[Saved data entries]
____________________

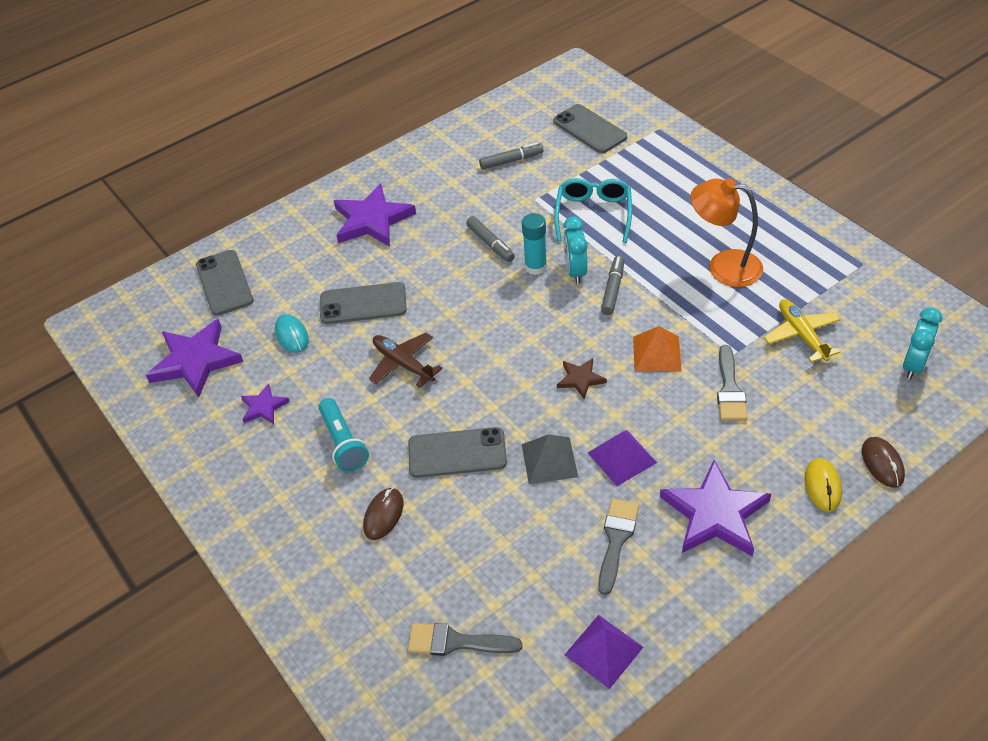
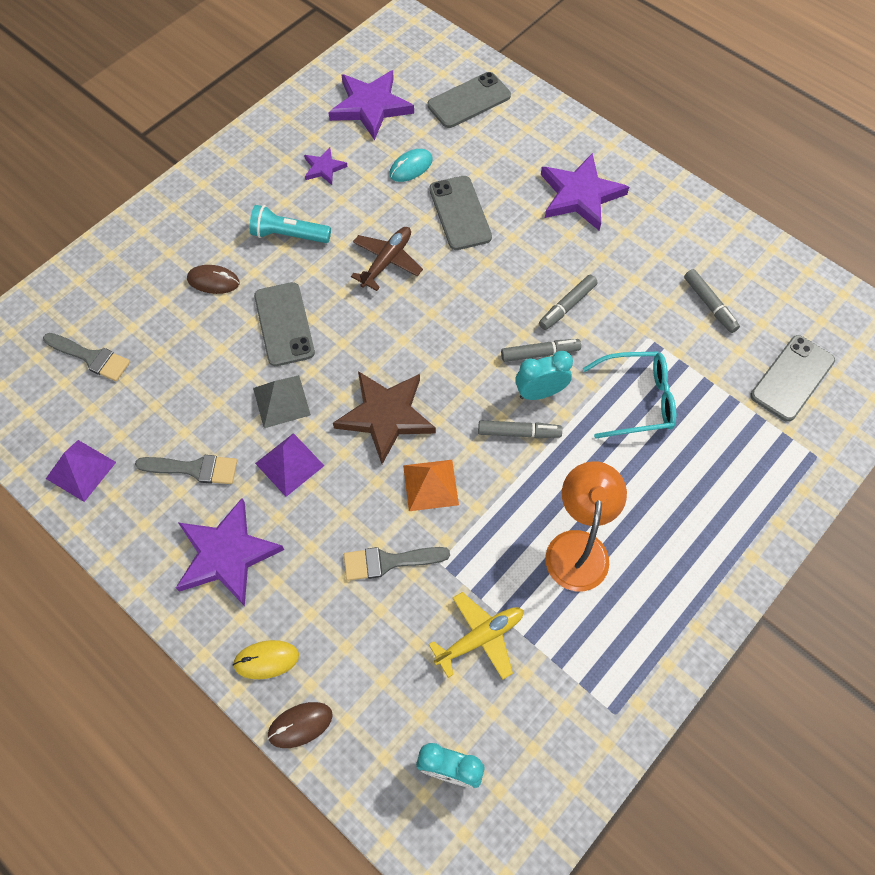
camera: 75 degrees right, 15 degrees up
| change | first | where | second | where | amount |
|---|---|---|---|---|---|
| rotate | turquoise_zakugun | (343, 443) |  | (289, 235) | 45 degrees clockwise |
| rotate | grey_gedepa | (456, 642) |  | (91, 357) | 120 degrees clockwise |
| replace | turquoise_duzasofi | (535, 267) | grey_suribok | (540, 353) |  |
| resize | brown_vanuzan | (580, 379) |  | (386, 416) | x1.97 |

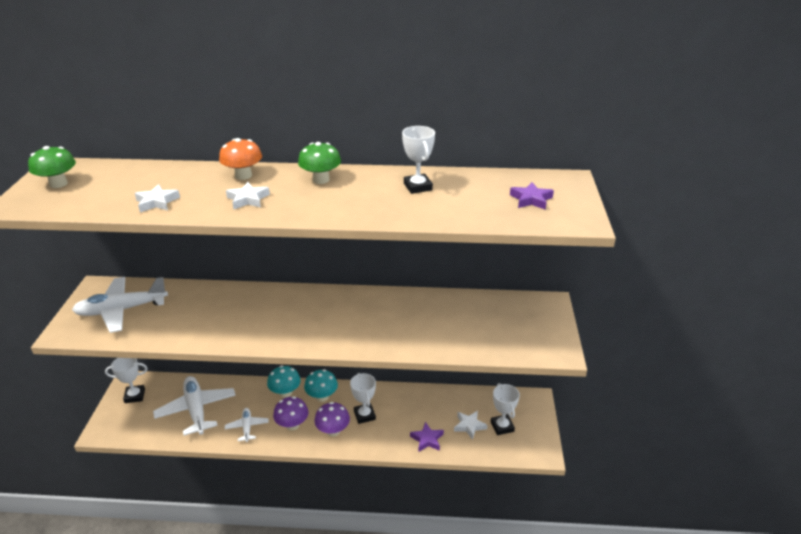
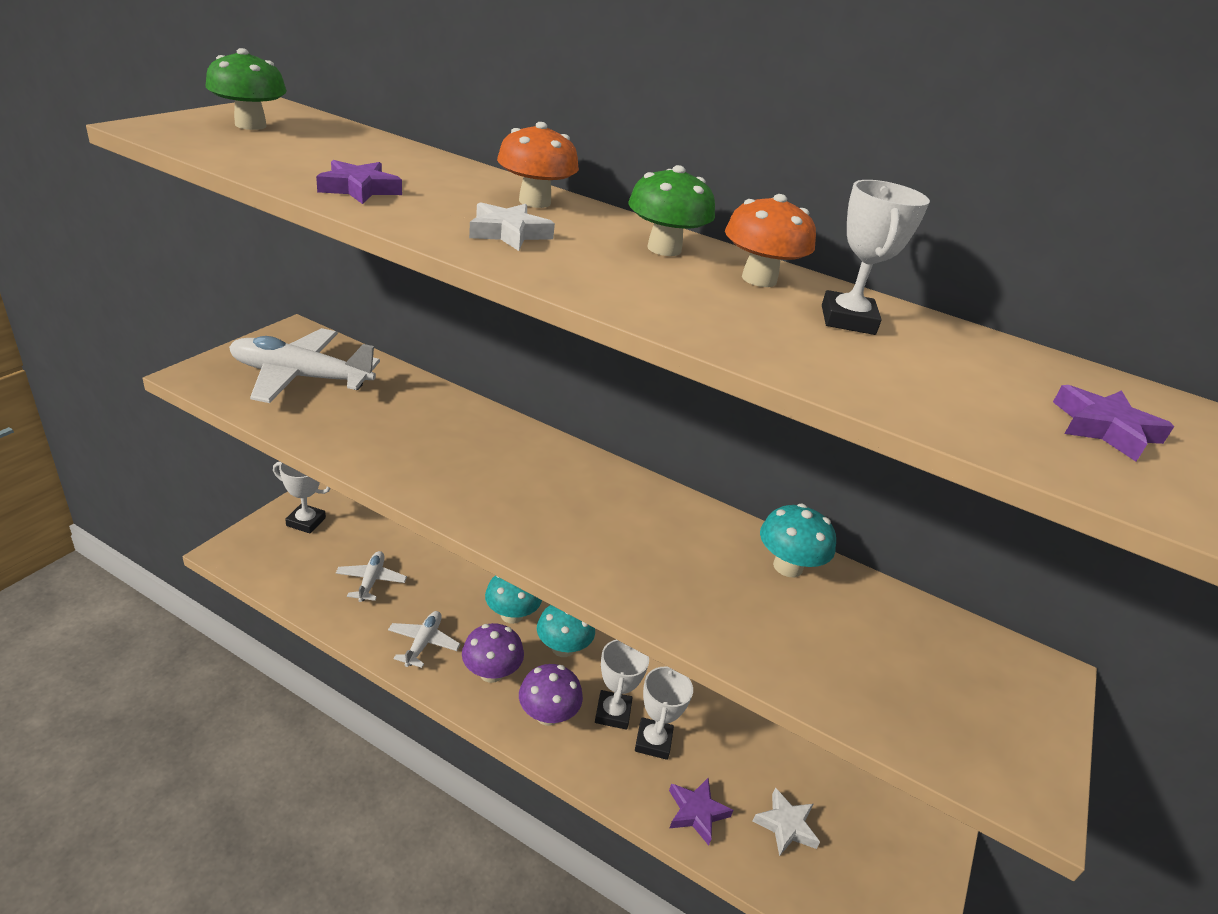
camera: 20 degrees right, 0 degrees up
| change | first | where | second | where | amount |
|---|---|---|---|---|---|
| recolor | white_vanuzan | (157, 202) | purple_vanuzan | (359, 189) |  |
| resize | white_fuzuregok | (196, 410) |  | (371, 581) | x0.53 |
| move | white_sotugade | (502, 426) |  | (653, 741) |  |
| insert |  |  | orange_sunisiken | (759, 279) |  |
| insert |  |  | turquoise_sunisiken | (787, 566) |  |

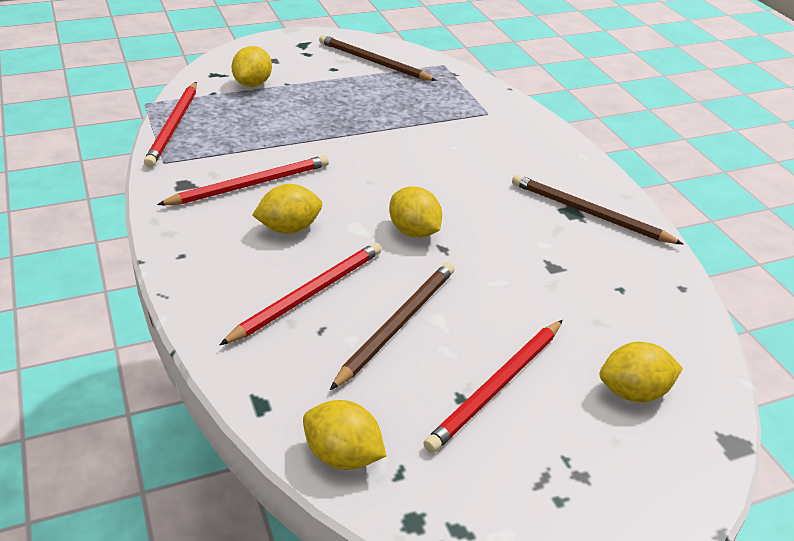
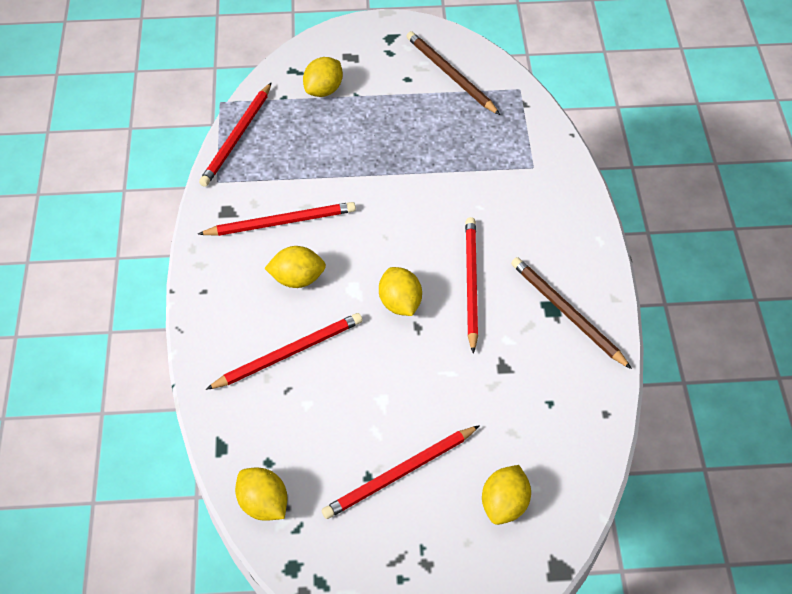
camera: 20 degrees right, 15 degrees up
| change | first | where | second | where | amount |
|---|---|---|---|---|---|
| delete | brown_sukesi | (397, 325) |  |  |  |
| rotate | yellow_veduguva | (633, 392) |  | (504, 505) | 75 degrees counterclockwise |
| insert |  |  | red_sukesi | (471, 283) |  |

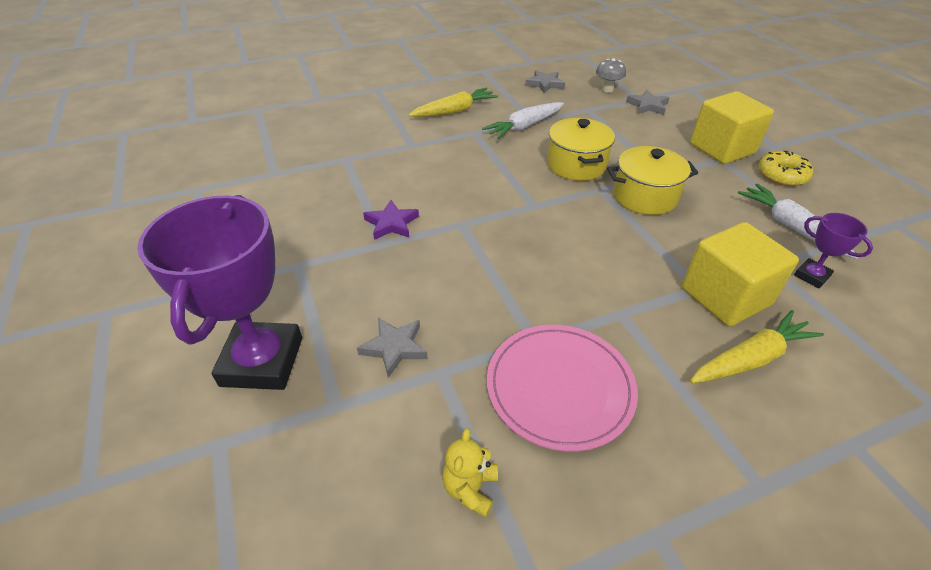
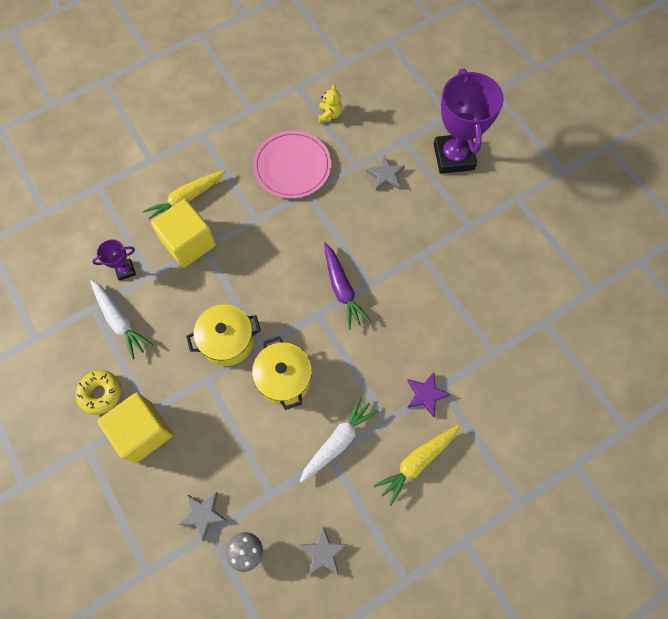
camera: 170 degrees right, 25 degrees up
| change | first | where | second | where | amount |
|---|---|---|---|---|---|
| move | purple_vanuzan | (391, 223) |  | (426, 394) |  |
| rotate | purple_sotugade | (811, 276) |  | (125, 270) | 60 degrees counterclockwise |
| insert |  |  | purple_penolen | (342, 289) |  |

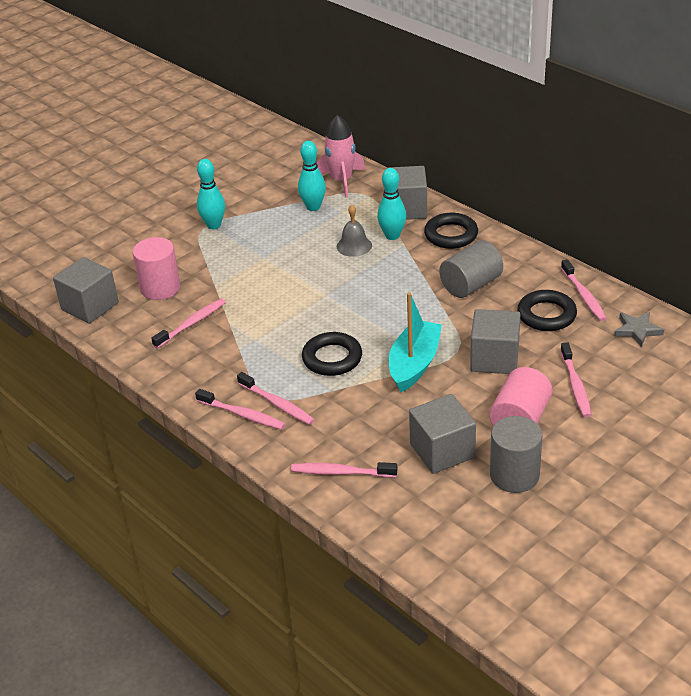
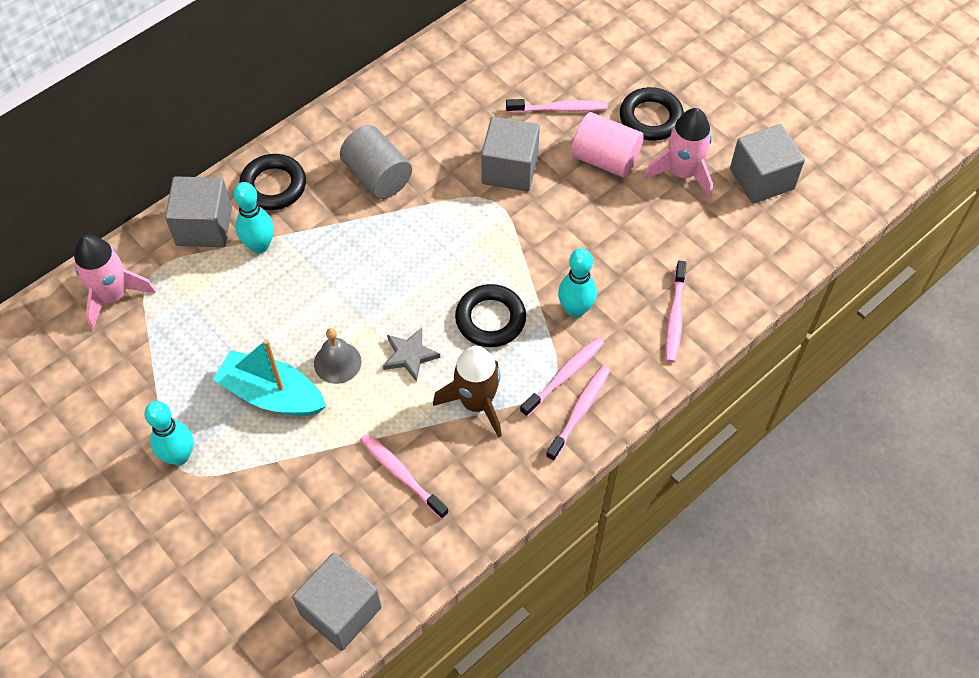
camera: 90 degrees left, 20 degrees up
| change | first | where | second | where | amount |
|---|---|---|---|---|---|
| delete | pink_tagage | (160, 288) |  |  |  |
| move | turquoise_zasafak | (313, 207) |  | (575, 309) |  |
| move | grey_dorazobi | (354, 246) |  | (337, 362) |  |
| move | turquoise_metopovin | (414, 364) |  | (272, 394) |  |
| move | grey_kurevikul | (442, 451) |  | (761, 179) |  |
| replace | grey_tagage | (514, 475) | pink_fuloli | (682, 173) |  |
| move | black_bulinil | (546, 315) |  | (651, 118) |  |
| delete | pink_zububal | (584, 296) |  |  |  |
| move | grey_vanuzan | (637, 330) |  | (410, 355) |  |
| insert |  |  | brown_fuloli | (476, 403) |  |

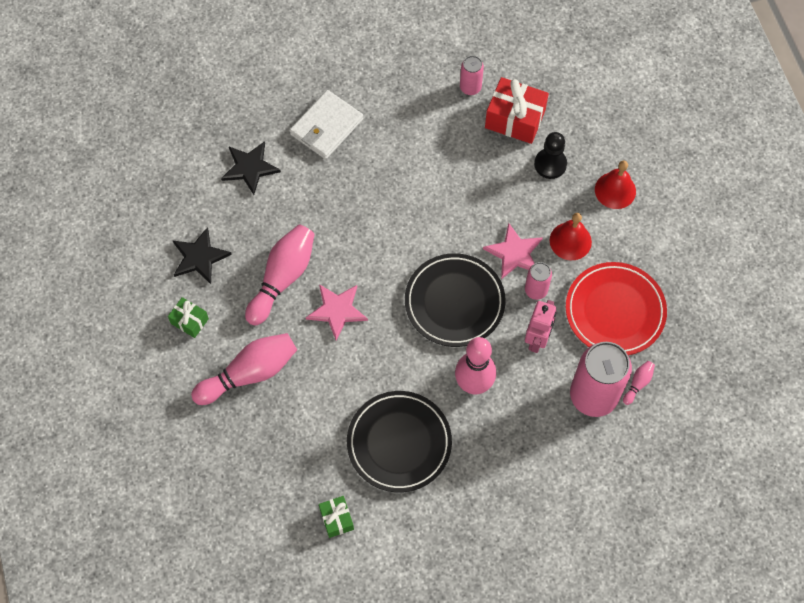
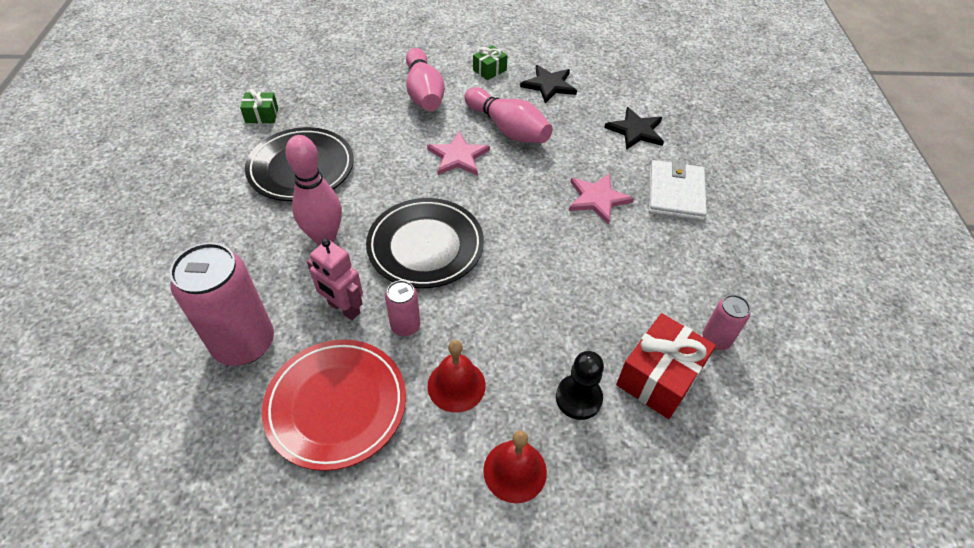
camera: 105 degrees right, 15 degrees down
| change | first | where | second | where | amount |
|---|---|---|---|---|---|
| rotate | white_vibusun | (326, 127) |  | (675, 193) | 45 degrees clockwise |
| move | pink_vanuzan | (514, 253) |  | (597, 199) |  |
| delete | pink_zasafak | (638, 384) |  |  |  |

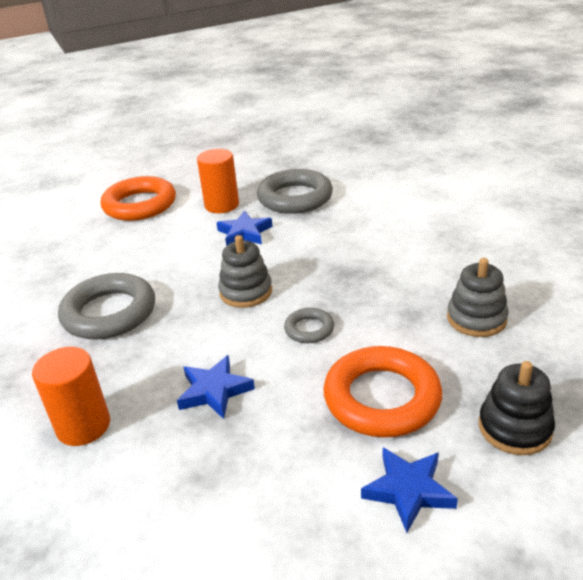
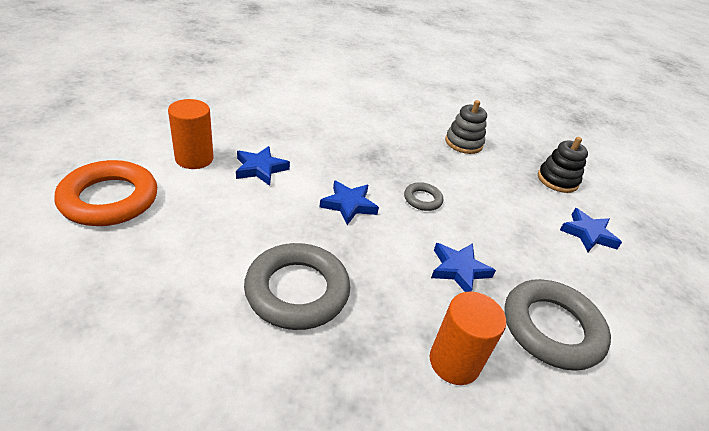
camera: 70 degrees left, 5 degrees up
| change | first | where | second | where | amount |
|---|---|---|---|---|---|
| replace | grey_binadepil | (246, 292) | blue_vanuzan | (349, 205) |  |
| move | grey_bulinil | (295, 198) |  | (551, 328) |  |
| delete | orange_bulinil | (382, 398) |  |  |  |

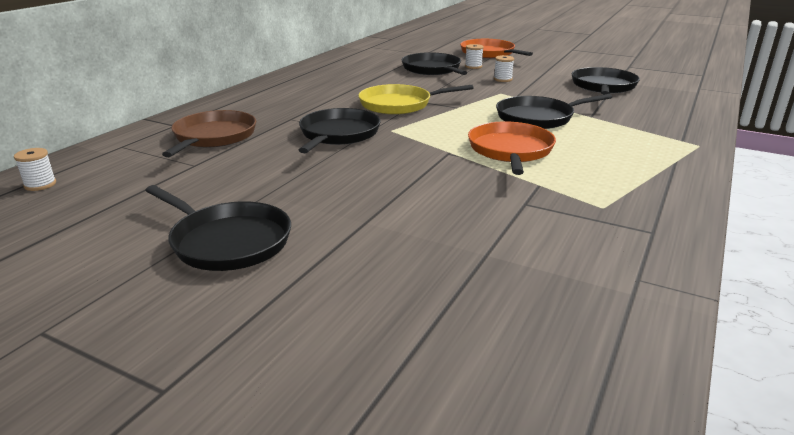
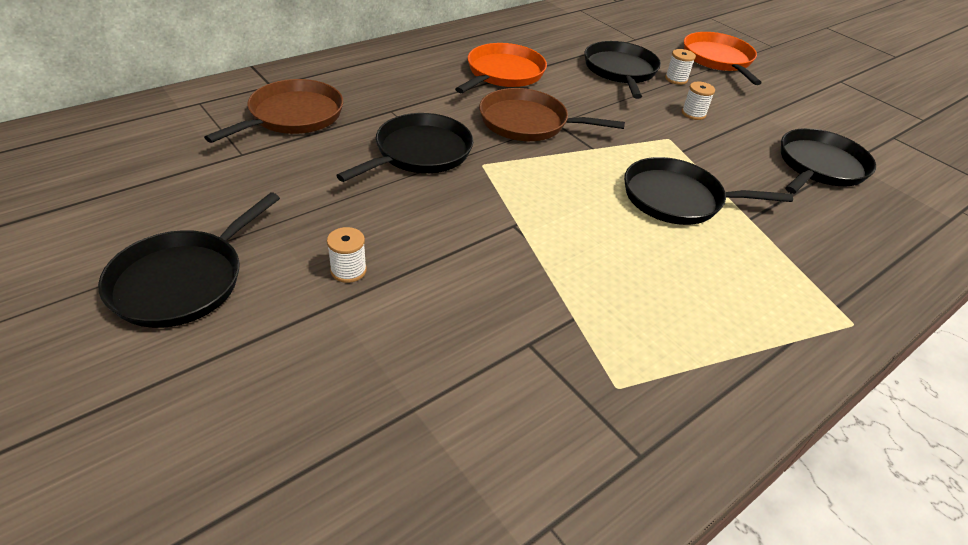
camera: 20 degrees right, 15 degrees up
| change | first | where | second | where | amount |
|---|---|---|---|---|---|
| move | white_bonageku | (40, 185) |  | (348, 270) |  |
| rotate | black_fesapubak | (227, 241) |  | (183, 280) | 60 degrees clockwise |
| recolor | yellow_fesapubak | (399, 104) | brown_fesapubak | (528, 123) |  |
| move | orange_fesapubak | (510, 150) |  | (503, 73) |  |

____________________

§ **Assignment**:
Output the lines of the data exactly, starting at the first and ending with the line that has "replace | turquoise_duzasofi". Pictures are not part of it.

§ **Result of the task**:
camera: 75 degrees right, 15 degrees up
| change | first | where | second | where | amount |
|---|---|---|---|---|---|
| rotate | turquoise_zakugun | (343, 443) |  | (289, 235) | 45 degrees clockwise |
| rotate | grey_gedepa | (456, 642) |  | (91, 357) | 120 degrees clockwise |
| replace | turquoise_duzasofi | (535, 267) | grey_suribok | (540, 353) |  |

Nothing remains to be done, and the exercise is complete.